Give back every record exactly, images excluded.

:::::

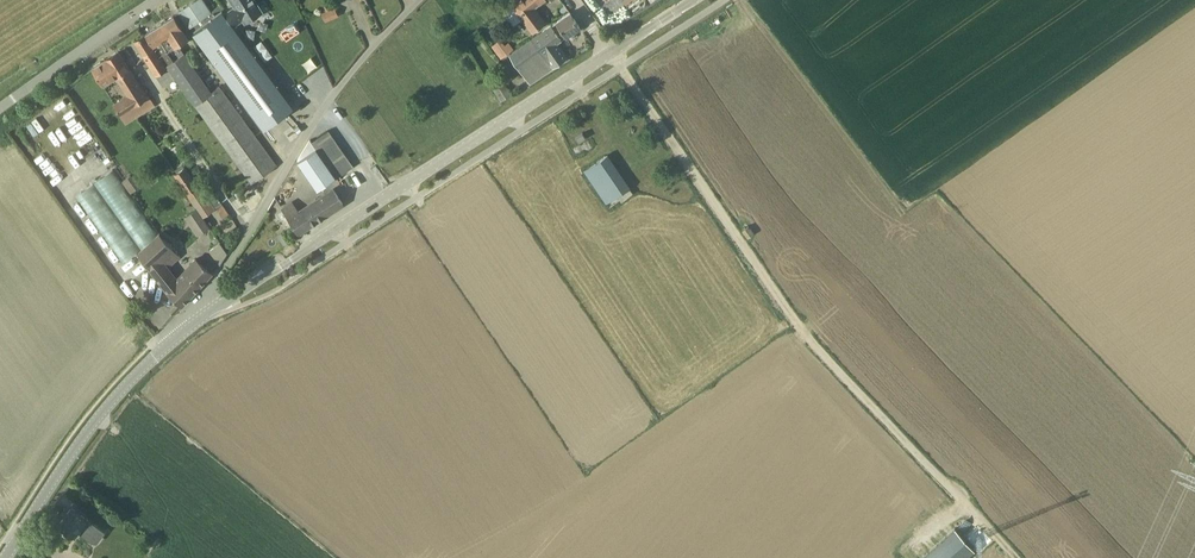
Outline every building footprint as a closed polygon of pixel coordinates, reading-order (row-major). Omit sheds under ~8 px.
[(180,14),(189,27),(211,11),(204,0),(196,0),(183,8),(185,11),(180,14)] [(224,9),(236,25),(243,21),(245,24),(262,13),(254,0),(228,0),(229,2),(231,4),(224,9)] [(546,22),(535,7),(543,0),(517,0),(512,4),(533,31),(546,22)] [(339,16),(336,11),(335,7),(322,13),(325,21),(339,16)] [(222,10),(192,32),(259,123),(263,128),(293,106),(288,100),(222,10)] [(580,26),(570,12),(551,25),(550,24),(509,53),(531,83),(556,65),(567,57),(557,42),(580,26)] [(174,16),(164,22),(169,30),(164,33),(166,38),(160,42),(167,52),(175,47),(179,45),(188,39),(174,16)] [(145,34),(153,46),(160,57),(162,56),(167,52),(160,42),(166,38),(164,33),(169,30),(164,22),(145,34)] [(135,42),(144,57),(155,50),(145,35),(135,42)] [(501,59),(514,49),(509,42),(505,44),(501,39),(491,46),(501,59)] [(175,47),(167,52),(162,56),(168,65),(173,61),(185,53),(179,45),(175,47)] [(115,77),(128,68),(117,49),(89,67),(99,84),(100,86),(115,77)] [(144,57),(156,76),(163,87),(177,78),(169,67),(167,69),(155,50),(144,57)] [(173,61),(168,65),(169,67),(177,78),(184,88),(195,103),(212,91),(185,53),(173,61)] [(136,117),(155,105),(148,95),(147,97),(128,68),(115,77),(126,95),(112,105),(118,115),(124,125),(136,117)] [(501,101),(511,95),(504,83),(494,89),(501,101)] [(219,86),(212,91),(195,103),(252,183),(276,166),(219,86)] [(314,147),(334,177),(336,176),(352,165),(328,130),(310,142),(314,147)] [(578,142),(586,138),(582,132),(575,137),(578,142)] [(310,142),(309,140),(297,160),(317,189),(334,177),(314,147),(310,142)] [(593,161),(604,156),(596,140),(585,145),(593,161)] [(633,192),(611,153),(585,167),(607,206),(633,192)] [(202,215),(214,206),(197,180),(196,181),(184,163),(172,171),(202,215)] [(122,262),(137,251),(160,232),(113,169),(75,196),(122,262)] [(122,181),(131,193),(140,186),(131,175),(122,181)] [(332,188),(298,210),(292,200),(281,207),(298,233),(343,204),(332,188)] [(223,204),(217,208),(223,217),(229,213),(223,204)] [(208,224),(195,207),(183,216),(195,233),(208,224)] [(749,225),(748,225),(742,230),(747,238),(755,233),(749,225)] [(160,232),(137,251),(149,267),(166,291),(182,305),(212,273),(196,258),(177,279),(168,266),(180,256),(160,232)] [(285,233),(279,238),(284,245),(290,241),(285,233)] [(210,250),(218,261),(229,254),(221,242),(210,250)] [(64,527),(74,534),(76,532),(90,542),(96,543),(105,531),(72,506),(58,525),(63,528),(64,527)] [(919,557),(963,557),(975,547),(954,525),(919,557)]
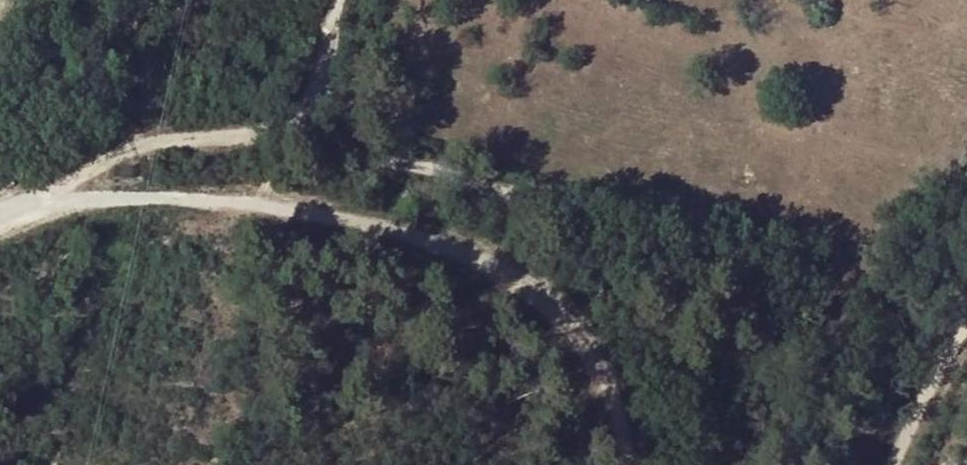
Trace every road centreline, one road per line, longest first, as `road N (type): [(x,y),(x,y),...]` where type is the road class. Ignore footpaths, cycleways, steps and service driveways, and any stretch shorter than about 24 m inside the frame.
road 1 (track): [(626,464),(615,400),(572,325),(478,263),(167,205),(45,217),(0,232)]
road 2 (unclassified): [(708,464),(662,313),(607,257),(504,198),(378,157),(310,123),(338,0)]
road 3 (track): [(310,123),(107,175),(45,217)]
road 4 (track): [(966,332),(895,464)]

:::::

## ANSWER SPACE
Outline every building footprint as a closed polygon of pixel coordinates, reading-order (row-major). Omit sheds under ~8 px.
[(180,14),(189,27),(211,11),(204,0),(196,0),(183,8),(185,11),(180,14)] [(224,9),(236,25),(243,21),(245,24),(262,13),(254,0),(228,0),(229,2),(231,4),(224,9)] [(546,22),(535,7),(543,0),(517,0),(512,4),(533,31),(546,22)] [(339,16),(336,11),(335,7),(322,13),(325,21),(339,16)] [(222,10),(192,32),(259,123),(263,128),(293,106),(288,100),(222,10)] [(580,26),(570,12),(551,25),(550,24),(509,53),(531,83),(556,65),(567,57),(557,42),(580,26)] [(174,16),(164,22),(169,30),(164,33),(166,38),(160,42),(167,52),(175,47),(179,45),(188,39),(174,16)] [(145,34),(153,46),(160,57),(162,56),(167,52),(160,42),(166,38),(164,33),(169,30),(164,22),(145,34)] [(135,42),(144,57),(155,50),(145,35),(135,42)] [(501,59),(514,49),(509,42),(505,44),(501,39),(491,46),(501,59)] [(175,47),(167,52),(162,56),(168,65),(173,61),(185,53),(179,45),(175,47)] [(115,77),(128,68),(117,49),(89,67),(99,84),(100,86),(115,77)] [(144,57),(156,76),(163,87),(177,78),(169,67),(167,69),(155,50),(144,57)] [(173,61),(168,65),(169,67),(177,78),(184,88),(195,103),(212,91),(185,53),(173,61)] [(136,117),(155,105),(148,95),(147,97),(128,68),(115,77),(126,95),(112,105),(118,115),(124,125),(136,117)] [(501,101),(511,95),(504,83),(494,89),(501,101)] [(219,86),(212,91),(195,103),(252,183),(276,166),(219,86)] [(314,147),(334,177),(336,176),(352,165),(328,130),(310,142),(314,147)] [(578,142),(586,138),(582,132),(575,137),(578,142)] [(310,142),(309,140),(297,160),(317,189),(334,177),(314,147),(310,142)] [(593,161),(604,156),(596,140),(585,145),(593,161)] [(633,192),(611,153),(585,167),(607,206),(633,192)] [(202,215),(214,206),(197,180),(196,181),(184,163),(172,171),(202,215)] [(122,262),(137,251),(160,232),(113,169),(75,196),(122,262)] [(122,181),(131,193),(140,186),(131,175),(122,181)] [(332,188),(298,210),(292,200),(281,207),(298,233),(343,204),(332,188)] [(223,204),(217,208),(223,217),(229,213),(223,204)] [(208,224),(195,207),(183,216),(195,233),(208,224)] [(749,225),(748,225),(742,230),(747,238),(755,233),(749,225)] [(160,232),(137,251),(149,267),(166,291),(182,305),(212,273),(196,258),(177,279),(168,266),(180,256),(160,232)] [(285,233),(279,238),(284,245),(290,241),(285,233)] [(210,250),(218,261),(229,254),(221,242),(210,250)] [(64,527),(74,534),(76,532),(90,542),(96,543),(105,531),(72,506),(58,525),(63,528),(64,527)] [(919,557),(963,557),(975,547),(954,525),(919,557)]
Trace every road centreline, one road per line, longest first, as `road N (type): [(x,y),(x,y),...]` where type is the road class. Ignore footpaths, cycleways, steps and service driveways, and any stretch shorter than about 24 m inside the frame.
road 1 (track): [(626,464),(615,400),(572,325),(478,263),(167,205),(45,217),(0,232)]
road 2 (unclassified): [(708,464),(662,313),(607,257),(504,198),(378,157),(310,123),(338,0)]
road 3 (track): [(310,123),(107,175),(45,217)]
road 4 (track): [(966,332),(895,464)]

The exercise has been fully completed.